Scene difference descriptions
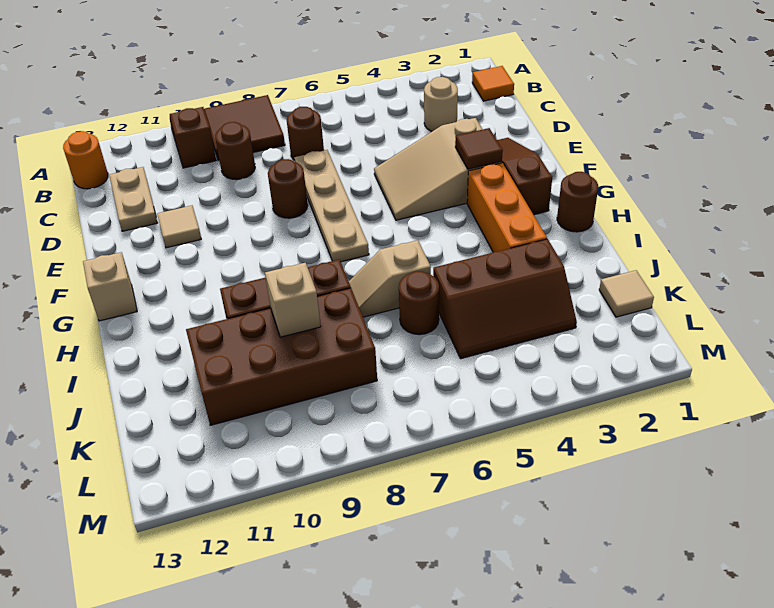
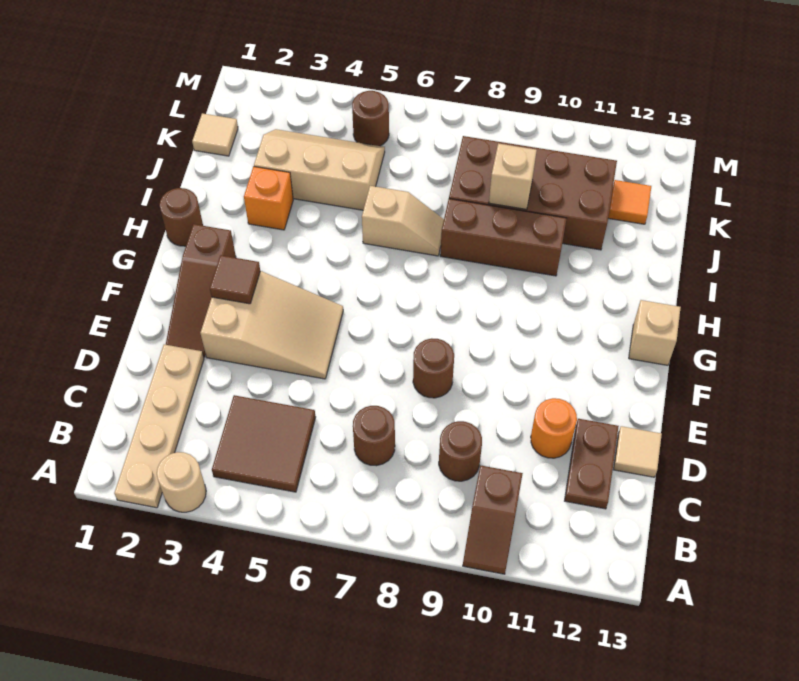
brown tile A8:B9 level 1 -> brown tile B4:C5 level 1
orange tile B1 level 1 -> orange tile K12 level 1
orange round brick B13 level 1 -> orange round brick D11 level 1
tan round brick C3 level 1 -> tan round brick A3 level 1
tan plate C12:D12 level 1 -> brown plate C12:D12 level 1
tan plate D7:G7 level 1 -> tan plate A2:D2 level 1
tan tile E11 level 1 -> tan tile D13 level 1
orange brick G3:I3 level 1 -> orange brick I3 level 1
brown slope J3:K5 level 1 top J -> tan slope J3:K5 level 1 top J
brown round brick J6 level 1 -> brown round brick L5 level 1

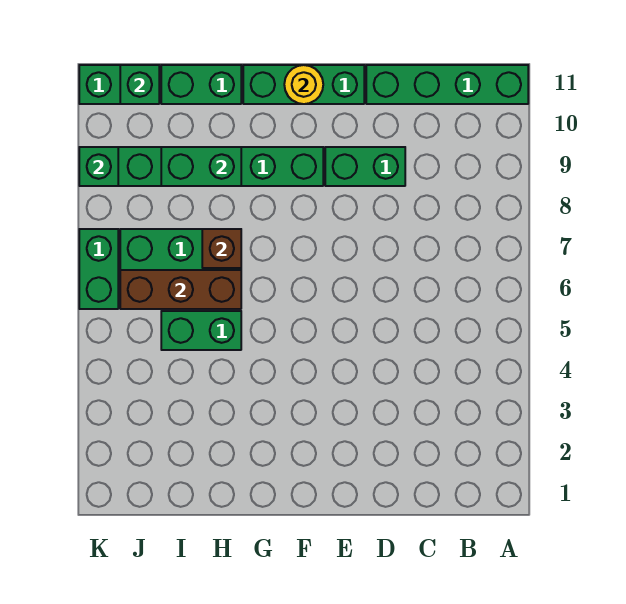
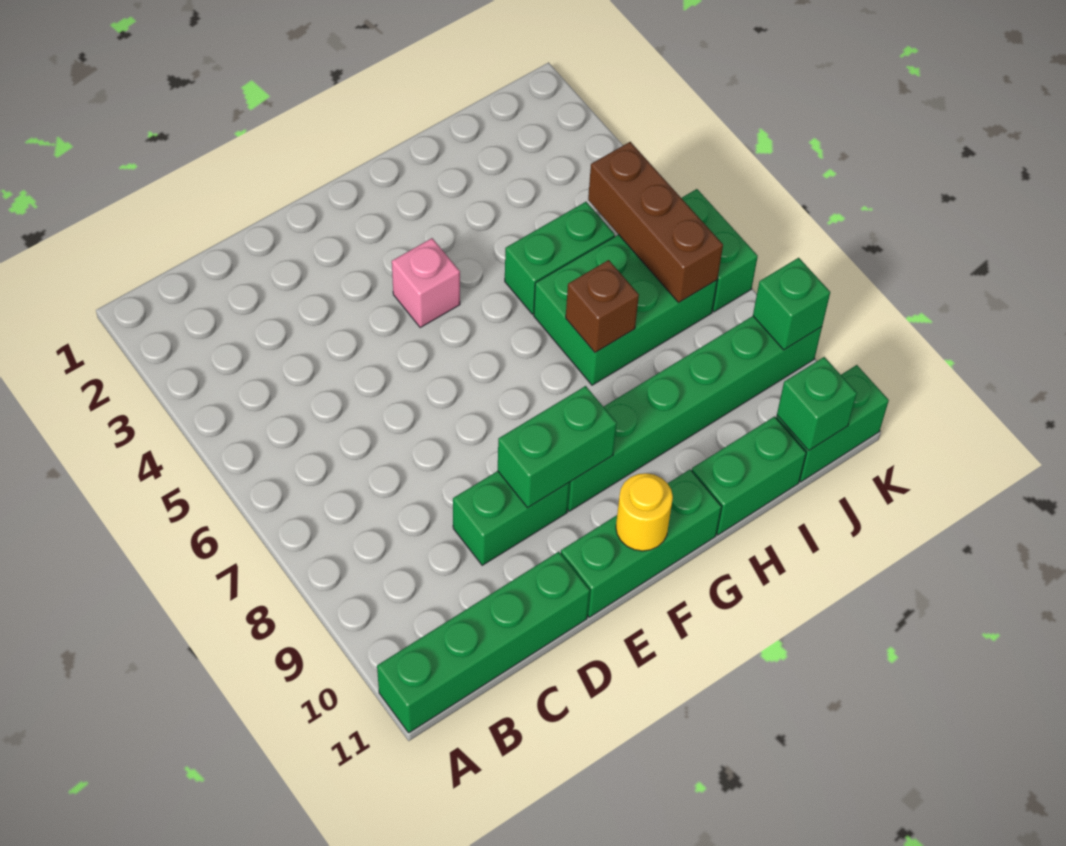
none -> pink brick F4 level 1
brown brick H6:J6 level 2 -> brown brick J5:J7 level 2
green brick H9:I9 level 2 -> green brick E9:F9 level 2

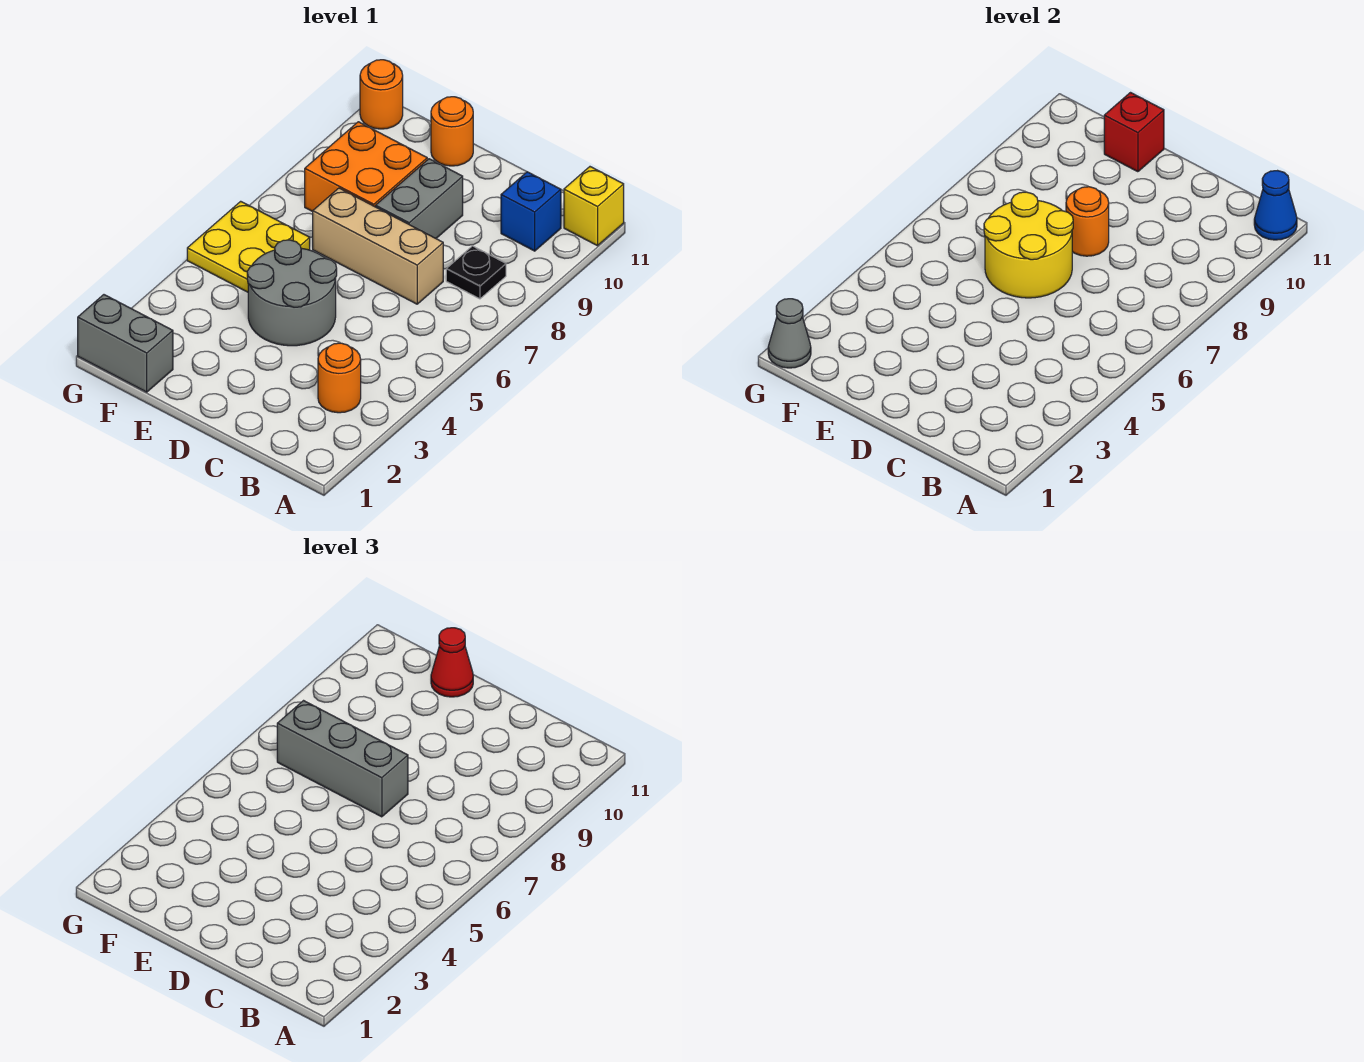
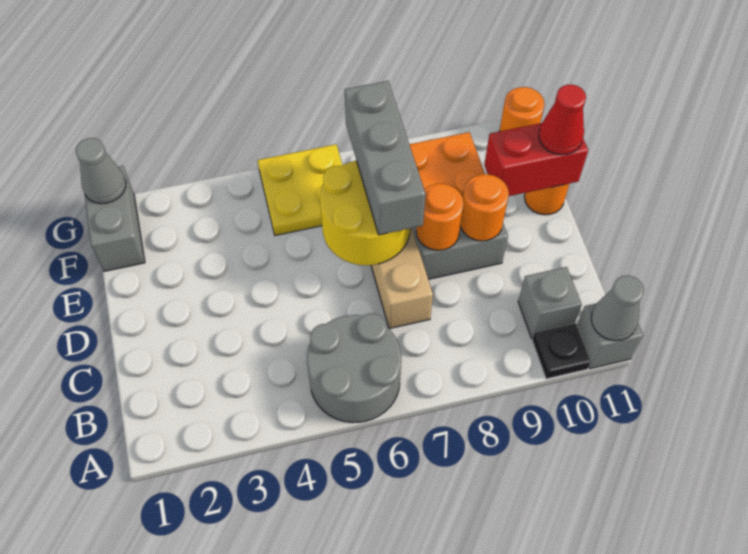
yellow brick A11 level 1 -> grey brick A11 level 1
blue cone A11 level 2 -> grey cone A11 level 2
orange round brick B3 level 1 -> orange round brick D9 level 2
black plate B8 level 1 -> black plate A10 level 1
blue brick B10 level 1 -> grey brick B10 level 1
grey round brick D4:E5 level 1 -> grey round brick A5:B6 level 1
red brick E11 level 2 -> red brick E10:E11 level 2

- **YOUR INSTRUCTIONS**:
With the pictures removed, copy the data above word for word.

- **COMPLETED TASK**:
brown tile A8:B9 level 1 -> brown tile B4:C5 level 1
orange tile B1 level 1 -> orange tile K12 level 1
orange round brick B13 level 1 -> orange round brick D11 level 1
tan round brick C3 level 1 -> tan round brick A3 level 1
tan plate C12:D12 level 1 -> brown plate C12:D12 level 1
tan plate D7:G7 level 1 -> tan plate A2:D2 level 1
tan tile E11 level 1 -> tan tile D13 level 1
orange brick G3:I3 level 1 -> orange brick I3 level 1
brown slope J3:K5 level 1 top J -> tan slope J3:K5 level 1 top J
brown round brick J6 level 1 -> brown round brick L5 level 1

none -> pink brick F4 level 1
brown brick H6:J6 level 2 -> brown brick J5:J7 level 2
green brick H9:I9 level 2 -> green brick E9:F9 level 2

yellow brick A11 level 1 -> grey brick A11 level 1
blue cone A11 level 2 -> grey cone A11 level 2
orange round brick B3 level 1 -> orange round brick D9 level 2
black plate B8 level 1 -> black plate A10 level 1
blue brick B10 level 1 -> grey brick B10 level 1
grey round brick D4:E5 level 1 -> grey round brick A5:B6 level 1
red brick E11 level 2 -> red brick E10:E11 level 2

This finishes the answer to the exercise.